[Before-and-after change data]
++++++++

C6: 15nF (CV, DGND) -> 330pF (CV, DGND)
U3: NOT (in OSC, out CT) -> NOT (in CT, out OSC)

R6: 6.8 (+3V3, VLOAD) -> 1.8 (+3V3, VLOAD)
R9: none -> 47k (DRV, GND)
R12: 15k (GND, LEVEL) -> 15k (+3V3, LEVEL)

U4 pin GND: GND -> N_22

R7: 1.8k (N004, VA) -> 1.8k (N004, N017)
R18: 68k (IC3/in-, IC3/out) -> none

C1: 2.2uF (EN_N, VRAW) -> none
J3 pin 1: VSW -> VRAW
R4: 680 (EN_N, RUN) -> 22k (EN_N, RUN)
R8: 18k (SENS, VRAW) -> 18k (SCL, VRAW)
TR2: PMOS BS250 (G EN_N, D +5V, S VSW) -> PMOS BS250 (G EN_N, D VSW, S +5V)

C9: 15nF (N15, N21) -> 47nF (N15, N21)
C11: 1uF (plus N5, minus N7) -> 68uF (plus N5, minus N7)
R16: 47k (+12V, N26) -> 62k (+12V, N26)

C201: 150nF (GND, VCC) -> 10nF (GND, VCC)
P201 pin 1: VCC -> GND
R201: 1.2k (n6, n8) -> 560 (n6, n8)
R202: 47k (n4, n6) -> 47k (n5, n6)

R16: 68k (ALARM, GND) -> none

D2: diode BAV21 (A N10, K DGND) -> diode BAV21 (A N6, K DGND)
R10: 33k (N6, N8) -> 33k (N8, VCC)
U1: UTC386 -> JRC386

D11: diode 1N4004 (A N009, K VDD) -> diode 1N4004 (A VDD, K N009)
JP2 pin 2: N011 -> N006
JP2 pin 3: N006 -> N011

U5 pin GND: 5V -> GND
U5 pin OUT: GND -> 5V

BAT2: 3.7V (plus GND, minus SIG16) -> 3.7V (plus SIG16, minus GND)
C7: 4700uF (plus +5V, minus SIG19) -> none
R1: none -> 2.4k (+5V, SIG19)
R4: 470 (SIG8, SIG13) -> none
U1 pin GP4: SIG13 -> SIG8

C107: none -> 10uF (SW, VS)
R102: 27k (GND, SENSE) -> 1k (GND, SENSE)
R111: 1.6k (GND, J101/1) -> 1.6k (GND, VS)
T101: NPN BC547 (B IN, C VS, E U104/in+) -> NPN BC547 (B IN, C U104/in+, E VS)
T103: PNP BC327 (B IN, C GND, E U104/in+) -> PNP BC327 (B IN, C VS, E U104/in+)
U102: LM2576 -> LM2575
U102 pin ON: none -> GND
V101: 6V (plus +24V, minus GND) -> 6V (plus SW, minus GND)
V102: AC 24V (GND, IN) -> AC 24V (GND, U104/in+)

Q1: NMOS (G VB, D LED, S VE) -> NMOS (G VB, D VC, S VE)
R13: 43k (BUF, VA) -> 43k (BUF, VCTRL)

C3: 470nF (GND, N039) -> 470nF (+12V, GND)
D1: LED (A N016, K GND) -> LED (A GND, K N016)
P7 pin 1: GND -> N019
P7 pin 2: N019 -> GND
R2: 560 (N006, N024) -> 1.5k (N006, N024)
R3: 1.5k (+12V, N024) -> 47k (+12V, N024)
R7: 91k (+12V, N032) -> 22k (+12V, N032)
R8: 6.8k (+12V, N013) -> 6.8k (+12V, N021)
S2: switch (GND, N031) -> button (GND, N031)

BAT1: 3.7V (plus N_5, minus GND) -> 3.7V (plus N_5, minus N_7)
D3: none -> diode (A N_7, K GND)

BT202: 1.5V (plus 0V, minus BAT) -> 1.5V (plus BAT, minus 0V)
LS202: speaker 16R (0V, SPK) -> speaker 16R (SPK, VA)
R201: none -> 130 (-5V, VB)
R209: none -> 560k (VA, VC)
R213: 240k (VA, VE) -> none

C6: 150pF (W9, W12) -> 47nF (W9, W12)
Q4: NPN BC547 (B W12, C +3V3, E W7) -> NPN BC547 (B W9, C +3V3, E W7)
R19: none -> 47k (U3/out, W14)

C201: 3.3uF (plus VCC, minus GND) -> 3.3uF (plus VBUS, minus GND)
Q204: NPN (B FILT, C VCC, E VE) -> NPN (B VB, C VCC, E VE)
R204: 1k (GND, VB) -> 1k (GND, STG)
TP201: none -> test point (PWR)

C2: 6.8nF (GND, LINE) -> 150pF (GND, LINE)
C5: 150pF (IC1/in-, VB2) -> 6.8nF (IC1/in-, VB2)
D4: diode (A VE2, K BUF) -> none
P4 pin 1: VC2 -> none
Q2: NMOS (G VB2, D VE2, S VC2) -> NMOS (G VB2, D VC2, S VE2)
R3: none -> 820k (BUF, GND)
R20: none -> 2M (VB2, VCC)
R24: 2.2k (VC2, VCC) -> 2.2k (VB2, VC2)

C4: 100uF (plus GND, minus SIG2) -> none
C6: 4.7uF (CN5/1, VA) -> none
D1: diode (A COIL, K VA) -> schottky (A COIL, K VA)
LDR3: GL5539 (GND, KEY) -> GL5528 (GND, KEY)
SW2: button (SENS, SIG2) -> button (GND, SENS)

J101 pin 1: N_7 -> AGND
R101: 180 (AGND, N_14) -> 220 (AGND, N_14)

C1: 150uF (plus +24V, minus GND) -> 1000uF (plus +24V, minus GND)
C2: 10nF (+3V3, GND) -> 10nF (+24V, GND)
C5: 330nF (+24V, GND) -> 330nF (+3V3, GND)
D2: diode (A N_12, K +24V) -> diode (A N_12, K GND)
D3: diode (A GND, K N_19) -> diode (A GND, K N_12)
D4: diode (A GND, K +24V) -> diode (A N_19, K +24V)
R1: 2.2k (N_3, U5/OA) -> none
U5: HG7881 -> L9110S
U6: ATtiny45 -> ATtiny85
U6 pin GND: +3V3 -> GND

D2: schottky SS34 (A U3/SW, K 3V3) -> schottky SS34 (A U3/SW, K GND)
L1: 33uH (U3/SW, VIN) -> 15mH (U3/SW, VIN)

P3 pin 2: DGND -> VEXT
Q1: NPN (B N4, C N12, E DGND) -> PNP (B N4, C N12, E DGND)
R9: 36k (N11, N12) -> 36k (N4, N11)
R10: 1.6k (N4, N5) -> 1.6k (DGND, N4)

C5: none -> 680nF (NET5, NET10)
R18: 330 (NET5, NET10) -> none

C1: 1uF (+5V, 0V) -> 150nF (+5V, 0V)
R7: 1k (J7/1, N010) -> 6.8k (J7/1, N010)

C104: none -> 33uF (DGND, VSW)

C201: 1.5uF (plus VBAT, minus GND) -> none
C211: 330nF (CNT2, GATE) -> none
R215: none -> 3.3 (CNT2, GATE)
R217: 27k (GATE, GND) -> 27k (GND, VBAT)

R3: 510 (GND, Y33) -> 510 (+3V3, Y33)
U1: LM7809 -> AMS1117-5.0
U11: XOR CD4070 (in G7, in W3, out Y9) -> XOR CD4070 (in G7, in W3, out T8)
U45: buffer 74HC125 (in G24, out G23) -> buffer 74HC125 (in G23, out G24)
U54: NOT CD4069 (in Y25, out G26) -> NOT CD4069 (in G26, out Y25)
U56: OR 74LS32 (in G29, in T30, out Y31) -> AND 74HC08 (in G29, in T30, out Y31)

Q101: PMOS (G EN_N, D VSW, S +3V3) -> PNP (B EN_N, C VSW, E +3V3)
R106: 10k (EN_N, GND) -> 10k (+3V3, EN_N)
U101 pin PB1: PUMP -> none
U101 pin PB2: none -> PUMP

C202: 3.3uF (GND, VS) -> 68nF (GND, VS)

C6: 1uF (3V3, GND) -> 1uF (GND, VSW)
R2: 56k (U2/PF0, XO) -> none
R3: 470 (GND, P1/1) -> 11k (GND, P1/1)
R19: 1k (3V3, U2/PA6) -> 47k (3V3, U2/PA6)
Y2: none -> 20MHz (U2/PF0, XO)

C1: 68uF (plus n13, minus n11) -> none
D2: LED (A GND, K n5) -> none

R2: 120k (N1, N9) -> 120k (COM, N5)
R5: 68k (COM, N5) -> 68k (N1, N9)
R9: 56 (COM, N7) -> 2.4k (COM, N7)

++++++++

Going through the data above, state how many lines include the word "VBAT"; only that number is needed.

** Response to the task **
2